- Revision comparison data -
_ _ _ _ _

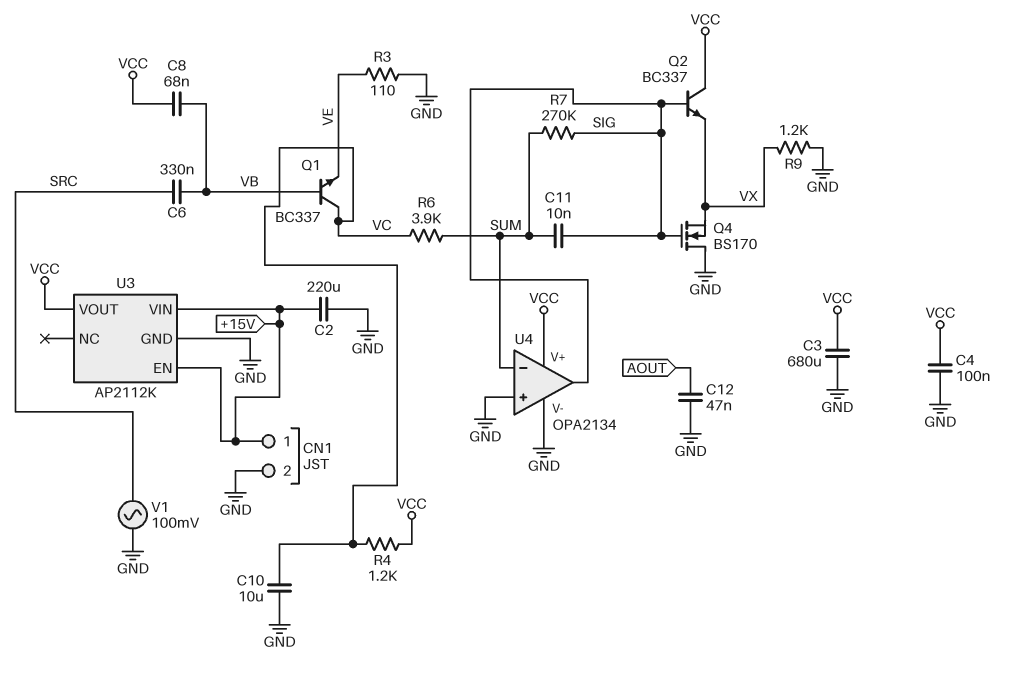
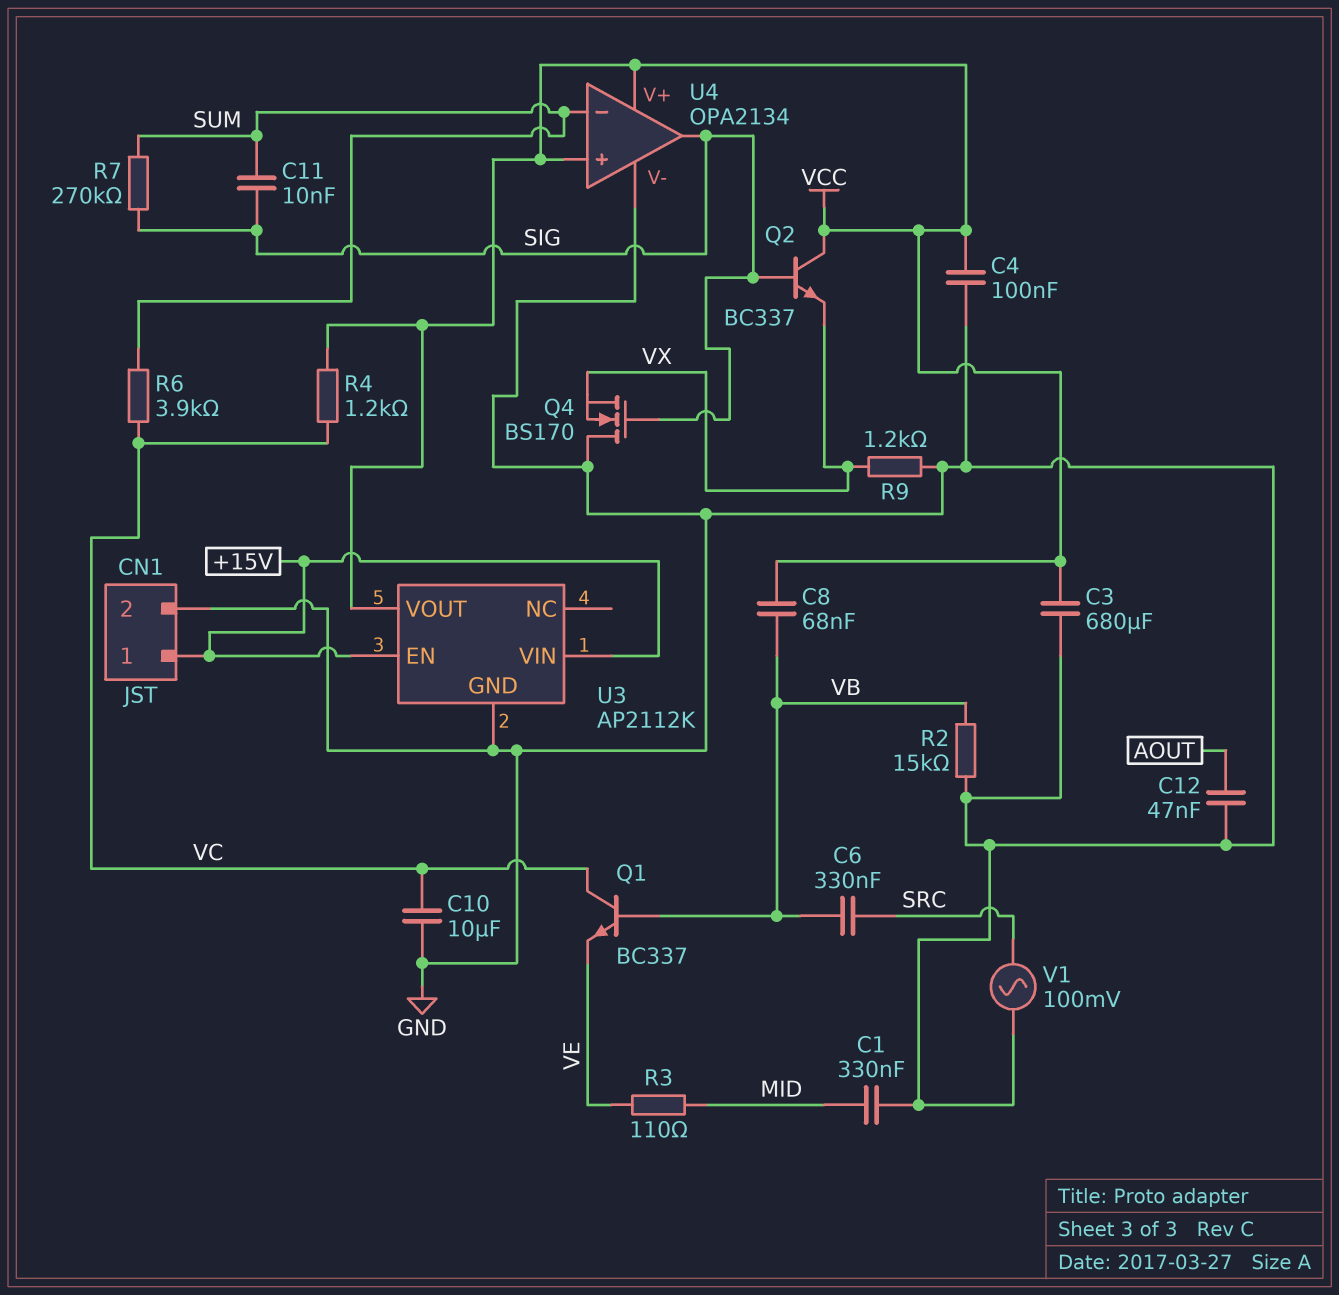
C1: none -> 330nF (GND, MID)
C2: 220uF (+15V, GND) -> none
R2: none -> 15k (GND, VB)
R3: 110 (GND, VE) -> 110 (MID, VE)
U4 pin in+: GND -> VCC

_ _ _ _ _

- TASK TO CARRY OUT -
For every line in the records above that holds "none", add one, and report the sum alone.

- RESPONSE TO THIS TASK -
3